**Excerpted records**.
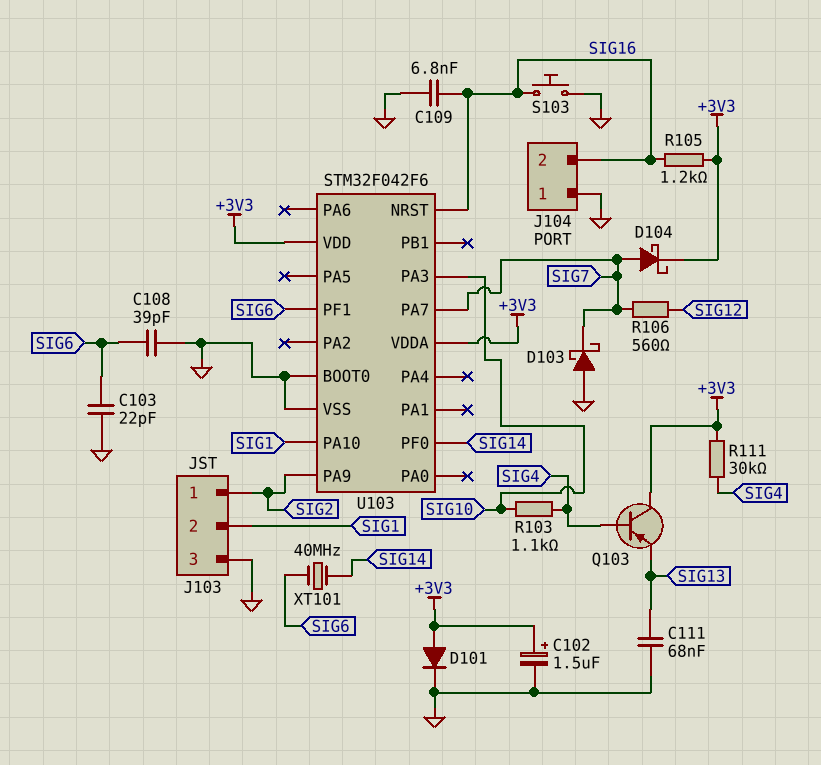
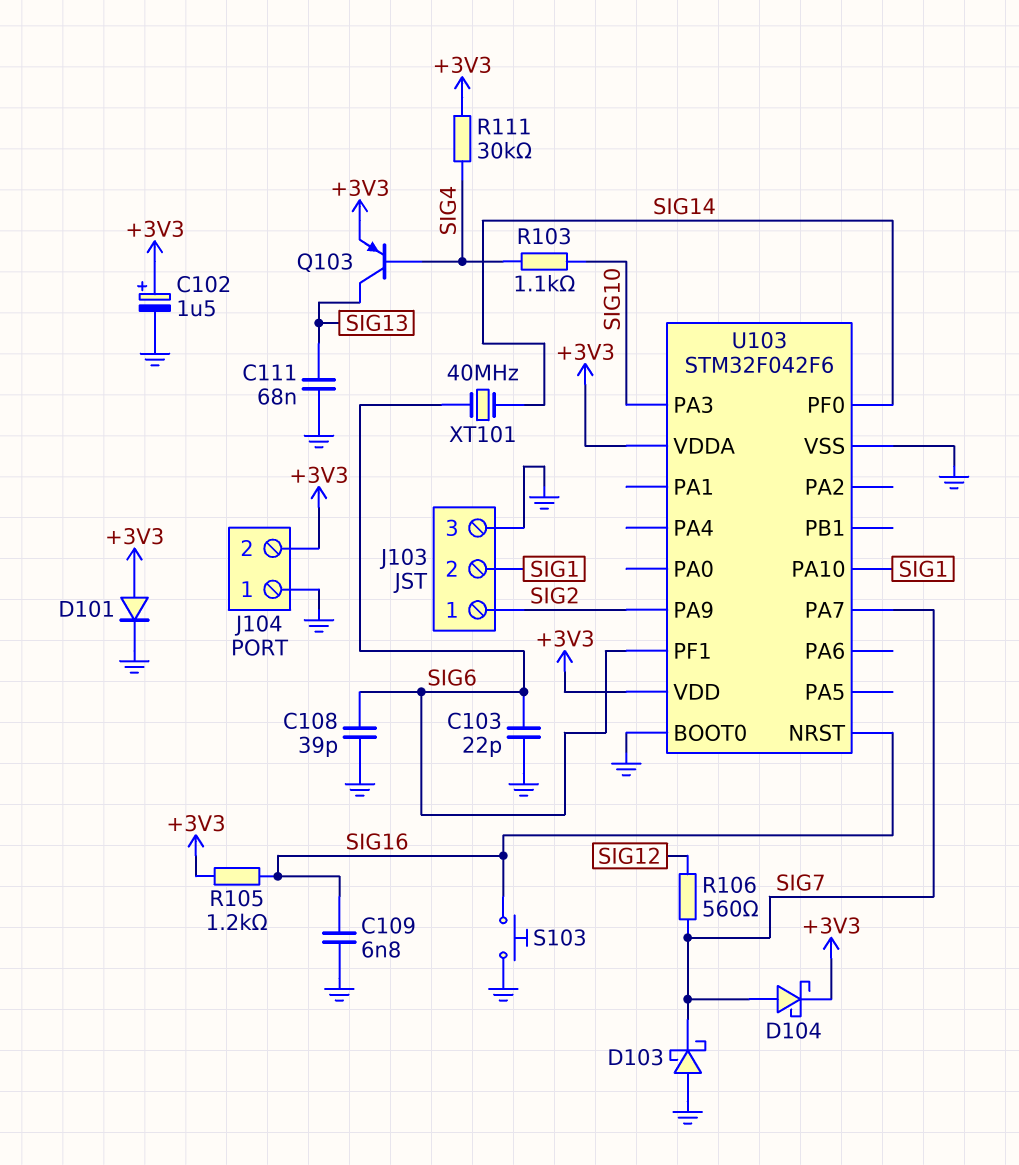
J104 pin 2: SIG16 -> +3V3
Q103: PNP (B SIG4, C +3V3, E SIG13) -> PNP (B SIG4, C SIG13, E +3V3)

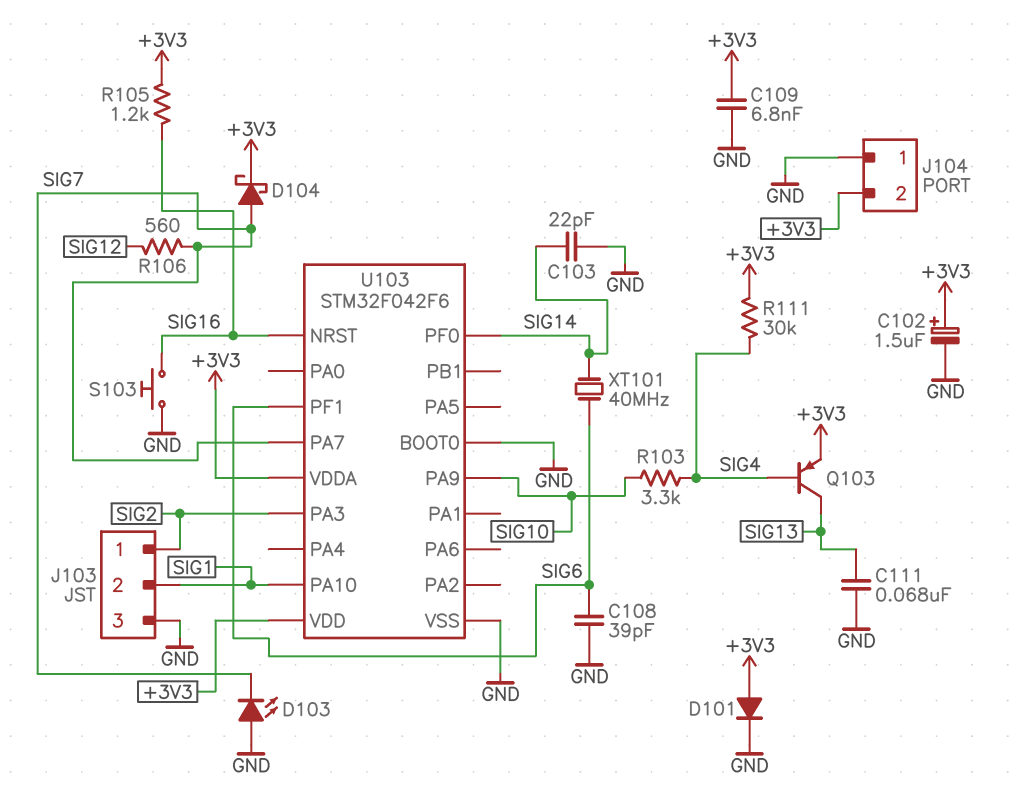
C103: 22pF (GND, SIG6) -> 22pF (GND, SIG14)
C109: 6.8nF (GND, SIG16) -> 6.8nF (+3V3, GND)
D103: schottky (A GND, K SIG7) -> LED (A GND, K SIG7)
R103: 1.1k (SIG4, SIG10) -> 3.3k (SIG4, SIG10)
U103 pin PA3: SIG10 -> SIG2
U103 pin PA9: SIG2 -> SIG10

**What the task requires**. An exact copy of the whole listing is required, minus the pictures.

**Answer box**.
J104 pin 2: SIG16 -> +3V3
Q103: PNP (B SIG4, C +3V3, E SIG13) -> PNP (B SIG4, C SIG13, E +3V3)

C103: 22pF (GND, SIG6) -> 22pF (GND, SIG14)
C109: 6.8nF (GND, SIG16) -> 6.8nF (+3V3, GND)
D103: schottky (A GND, K SIG7) -> LED (A GND, K SIG7)
R103: 1.1k (SIG4, SIG10) -> 3.3k (SIG4, SIG10)
U103 pin PA3: SIG10 -> SIG2
U103 pin PA9: SIG2 -> SIG10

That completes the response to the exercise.